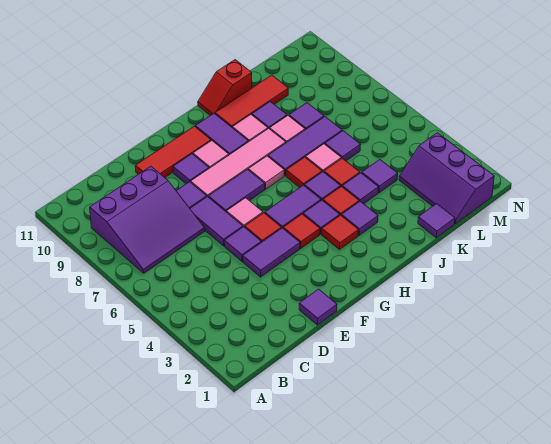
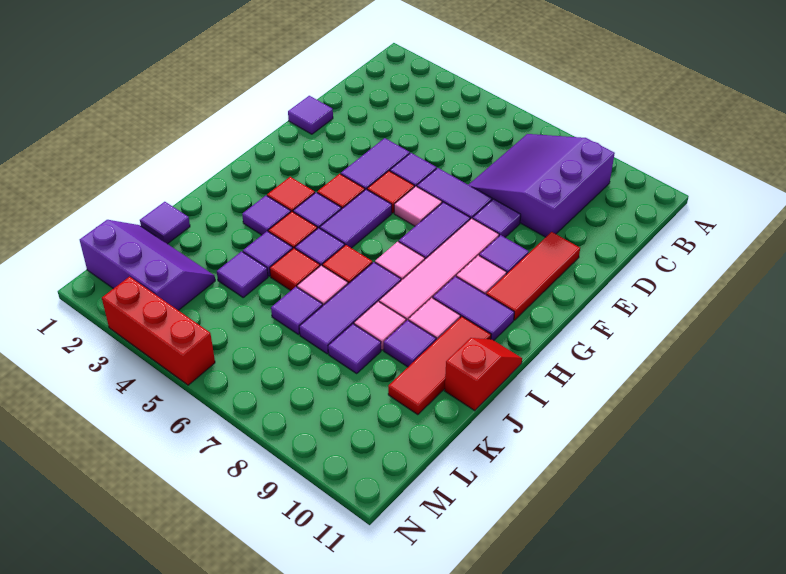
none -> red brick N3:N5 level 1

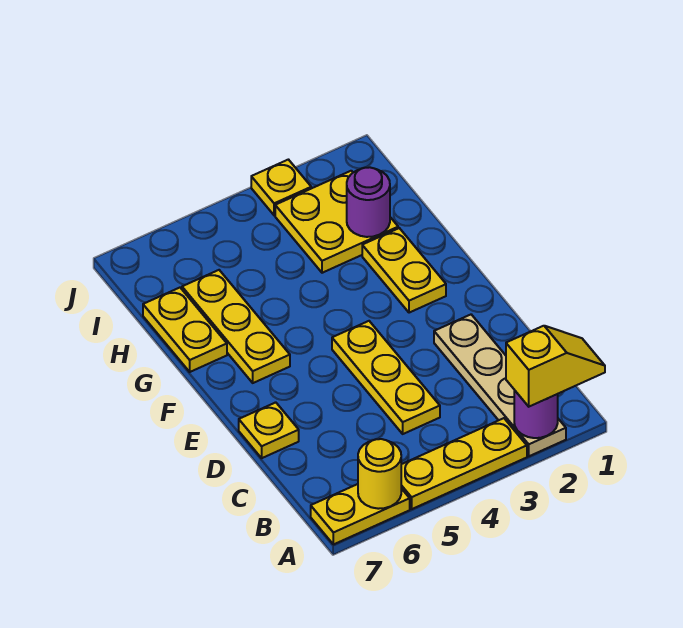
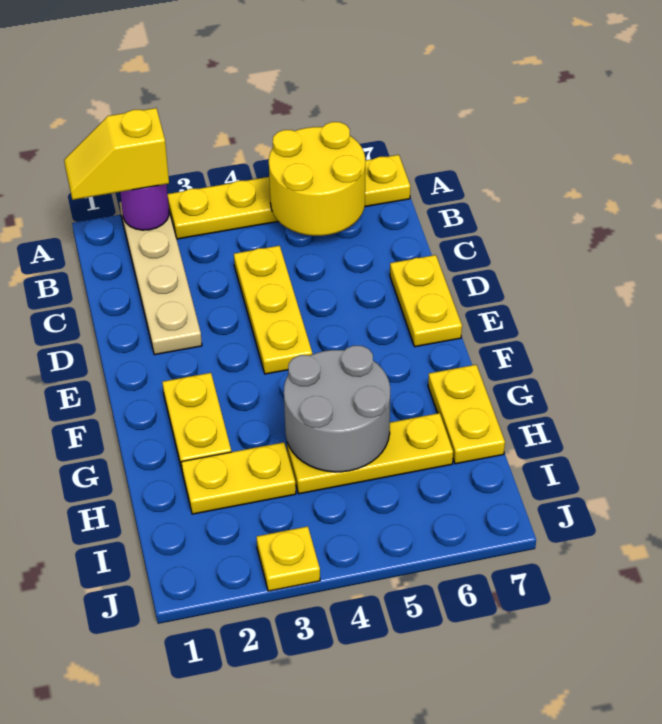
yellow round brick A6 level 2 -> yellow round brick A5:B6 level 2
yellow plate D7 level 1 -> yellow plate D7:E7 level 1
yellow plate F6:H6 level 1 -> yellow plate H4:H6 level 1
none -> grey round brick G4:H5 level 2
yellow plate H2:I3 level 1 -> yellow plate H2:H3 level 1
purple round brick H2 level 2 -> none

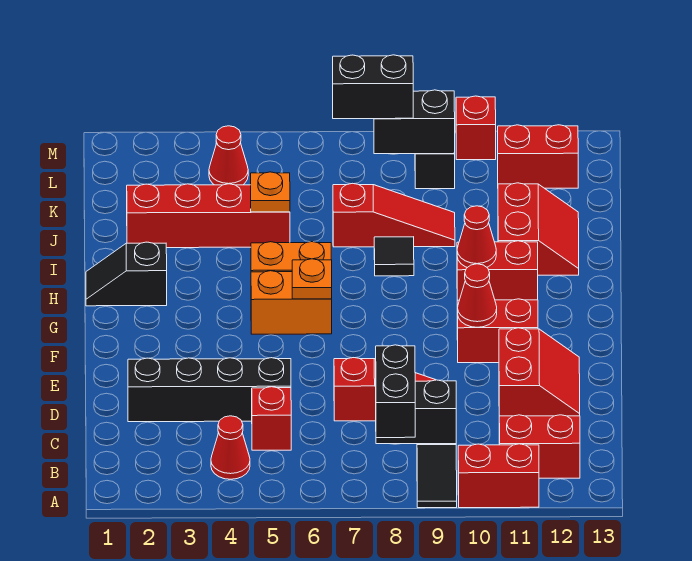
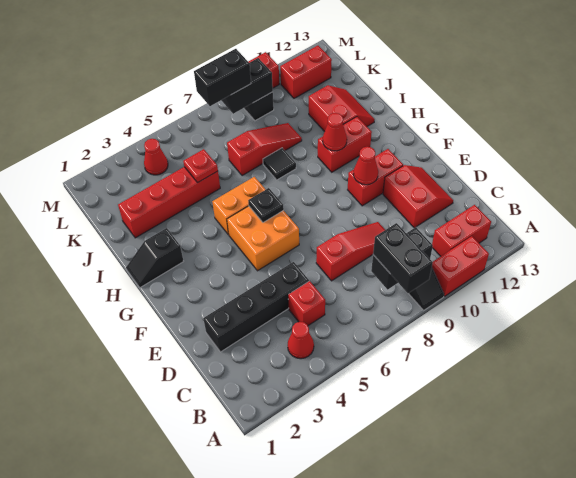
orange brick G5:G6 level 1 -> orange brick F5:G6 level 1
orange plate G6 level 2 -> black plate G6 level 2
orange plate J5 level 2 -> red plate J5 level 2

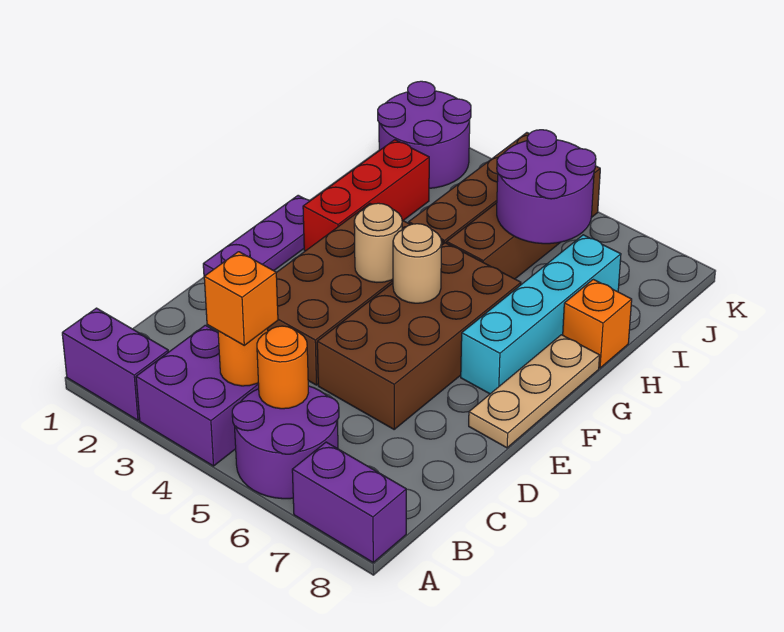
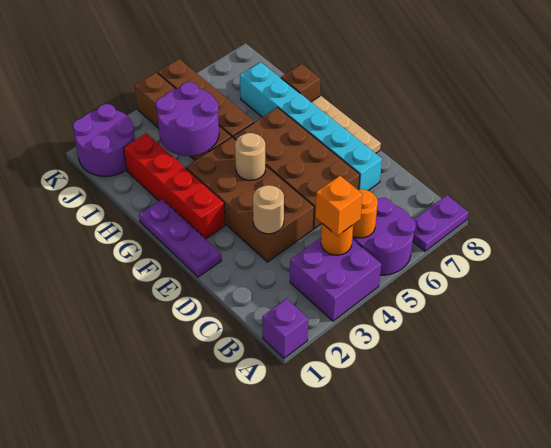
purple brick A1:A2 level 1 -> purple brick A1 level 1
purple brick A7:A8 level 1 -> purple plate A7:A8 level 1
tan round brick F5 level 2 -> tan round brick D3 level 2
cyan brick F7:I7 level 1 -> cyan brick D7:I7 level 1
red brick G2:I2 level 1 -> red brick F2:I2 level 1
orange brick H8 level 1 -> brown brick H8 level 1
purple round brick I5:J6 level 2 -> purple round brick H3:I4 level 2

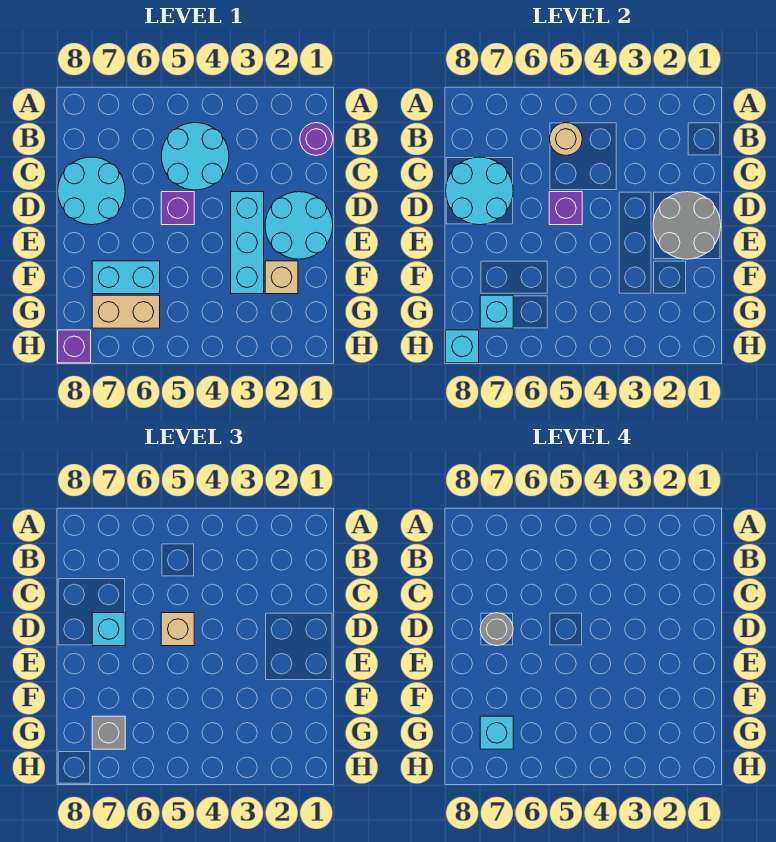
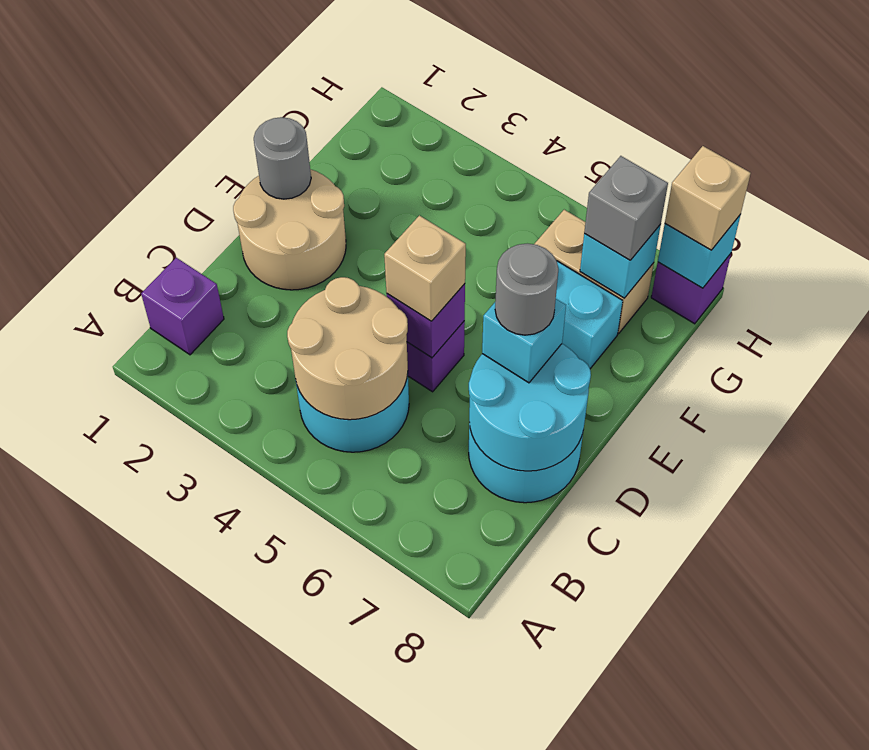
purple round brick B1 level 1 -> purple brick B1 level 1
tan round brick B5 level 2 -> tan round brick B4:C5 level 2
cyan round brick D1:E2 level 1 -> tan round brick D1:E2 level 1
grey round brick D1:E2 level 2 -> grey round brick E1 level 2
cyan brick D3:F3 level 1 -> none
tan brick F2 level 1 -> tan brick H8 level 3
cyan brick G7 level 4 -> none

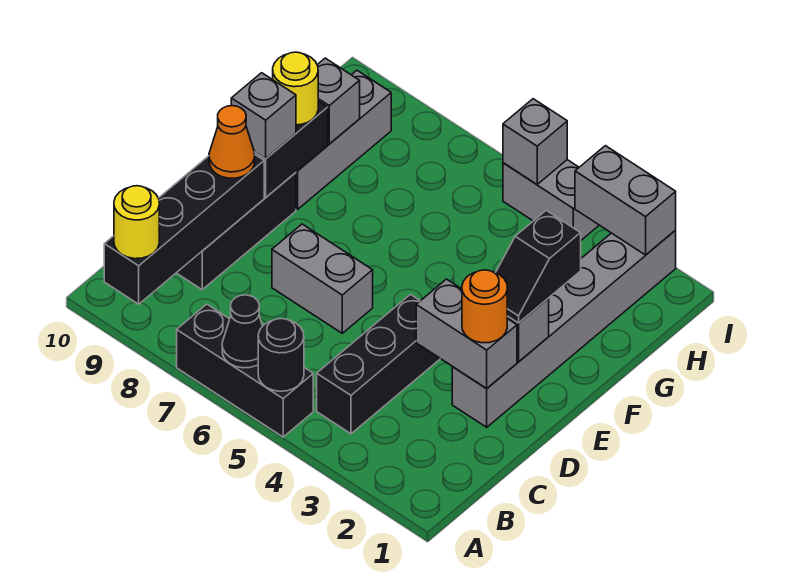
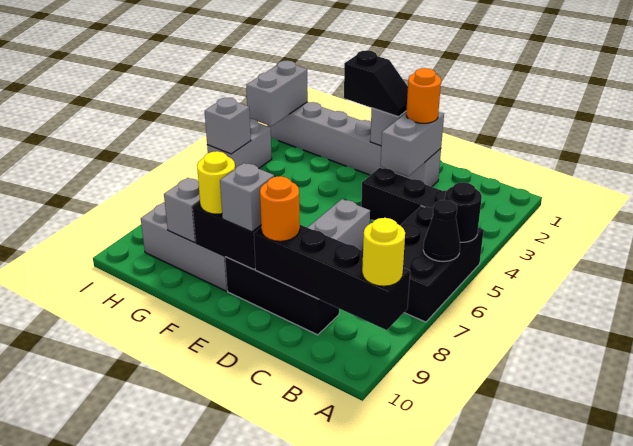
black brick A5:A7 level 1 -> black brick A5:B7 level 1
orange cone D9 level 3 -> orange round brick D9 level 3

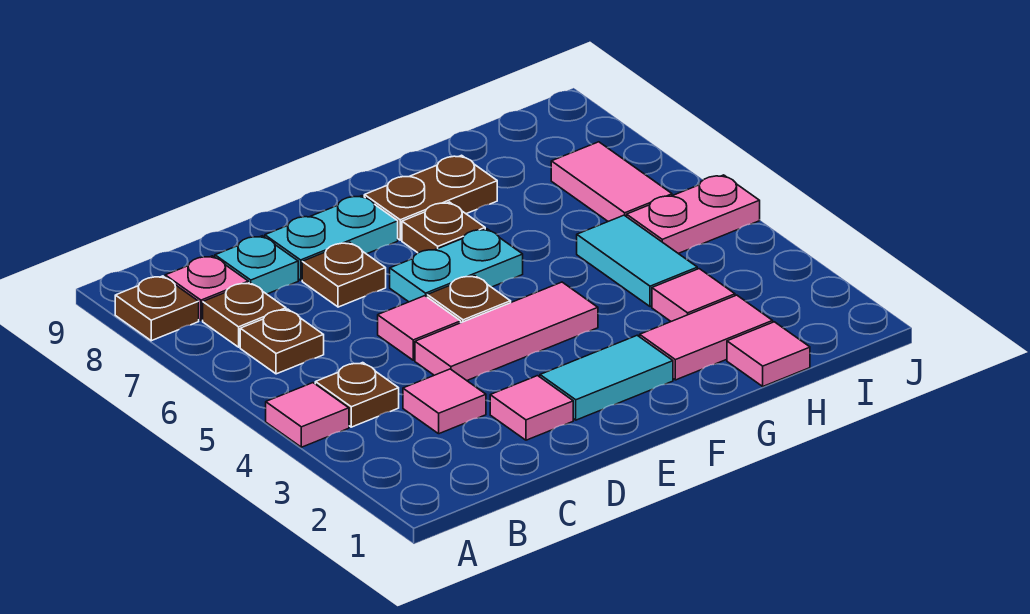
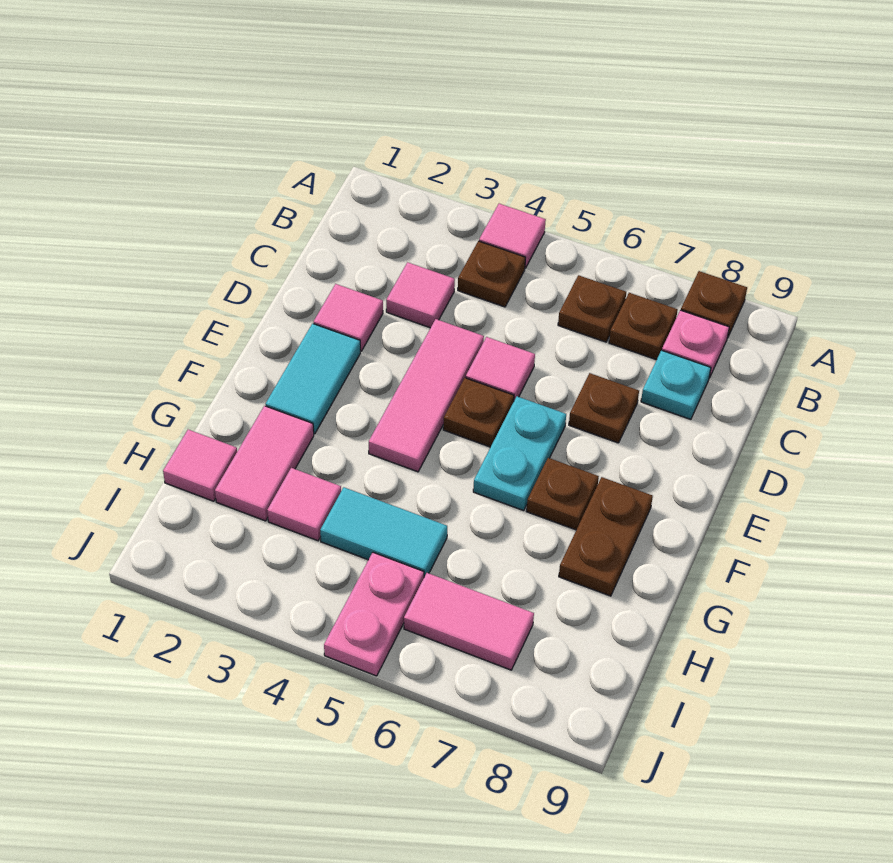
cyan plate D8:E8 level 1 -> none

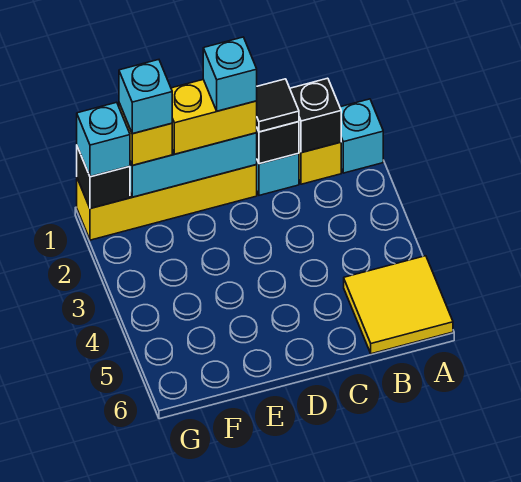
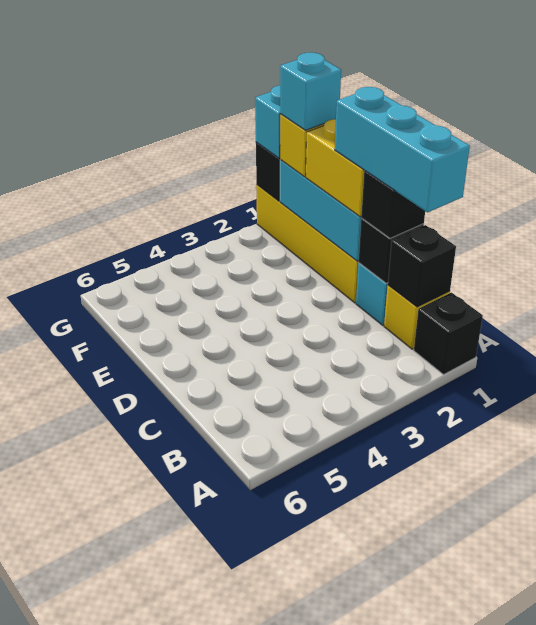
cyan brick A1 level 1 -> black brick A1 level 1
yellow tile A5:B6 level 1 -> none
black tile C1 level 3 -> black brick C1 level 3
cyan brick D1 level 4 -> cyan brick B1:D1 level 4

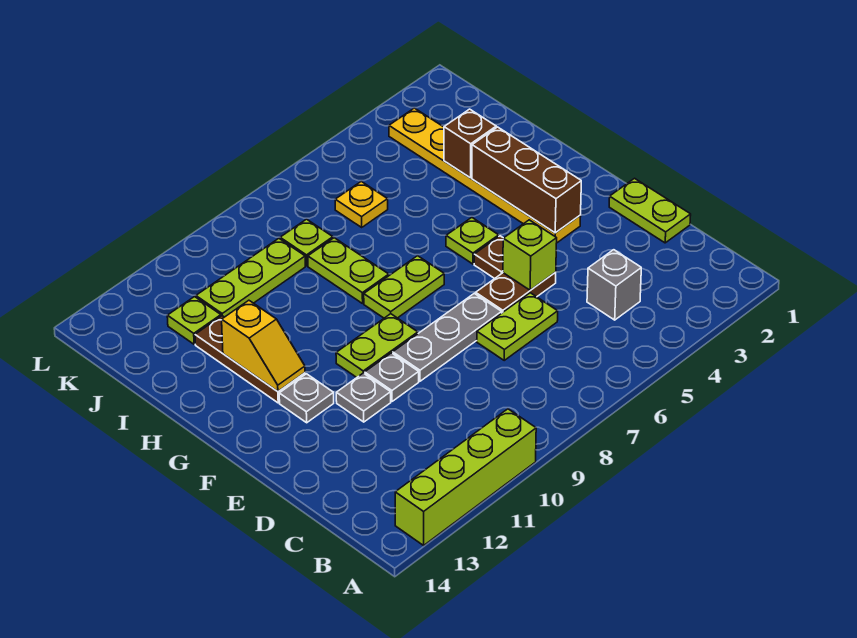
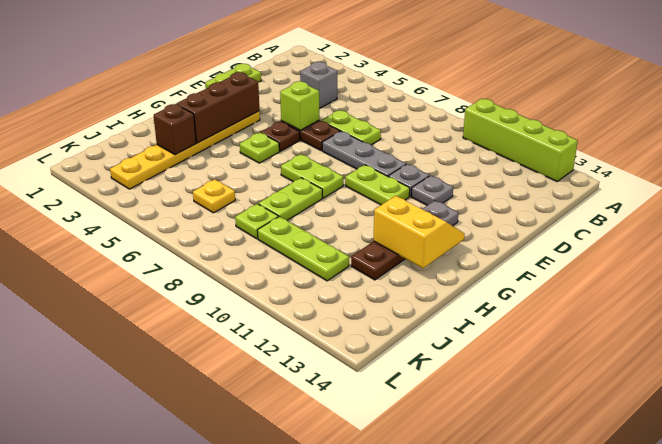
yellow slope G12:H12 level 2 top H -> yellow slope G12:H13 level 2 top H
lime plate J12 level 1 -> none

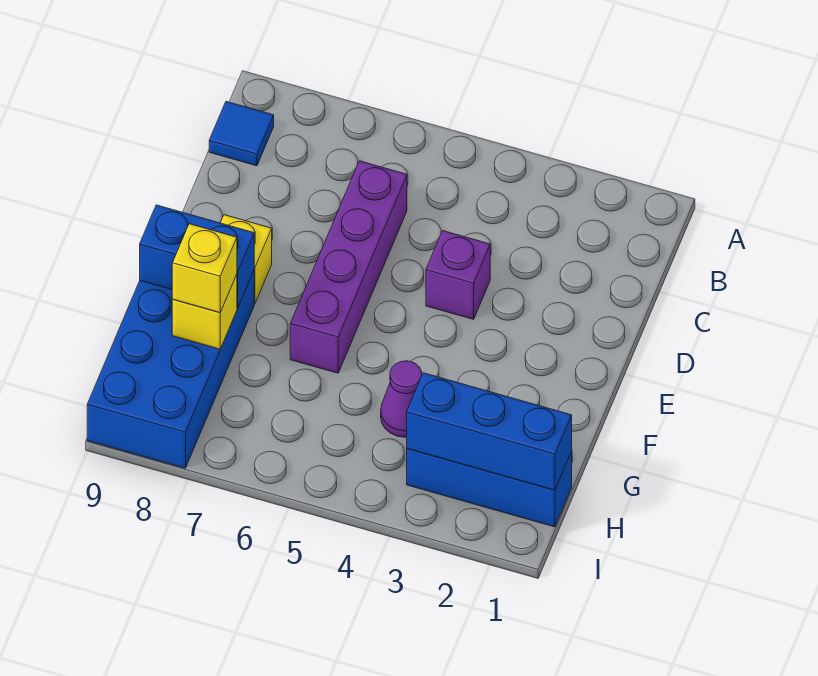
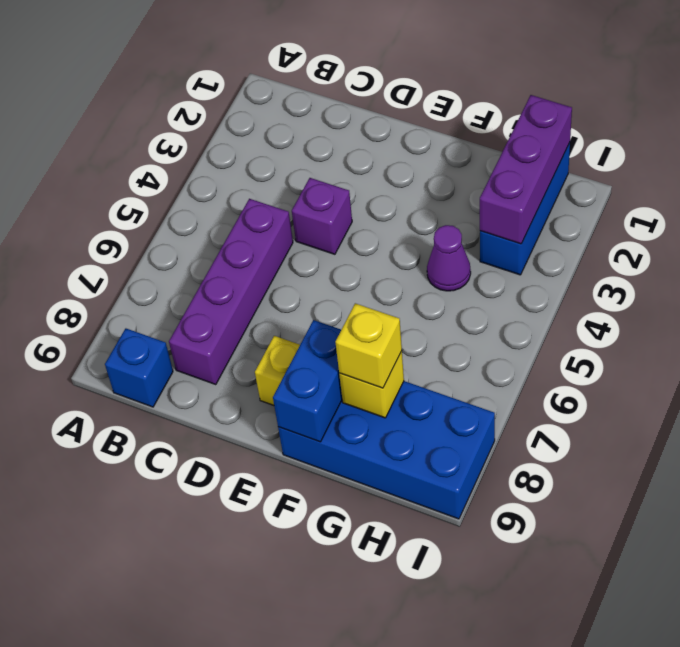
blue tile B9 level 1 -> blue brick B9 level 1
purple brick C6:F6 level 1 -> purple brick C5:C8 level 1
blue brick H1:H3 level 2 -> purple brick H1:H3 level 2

════════════════════

### Work request
Copy, from the lines above, each one that holds "cyan".

### Reply
cyan brick F7:I7 level 1 -> cyan brick D7:I7 level 1
cyan round brick D1:E2 level 1 -> tan round brick D1:E2 level 1
cyan brick D3:F3 level 1 -> none
cyan brick G7 level 4 -> none
cyan plate D8:E8 level 1 -> none
cyan brick A1 level 1 -> black brick A1 level 1
cyan brick D1 level 4 -> cyan brick B1:D1 level 4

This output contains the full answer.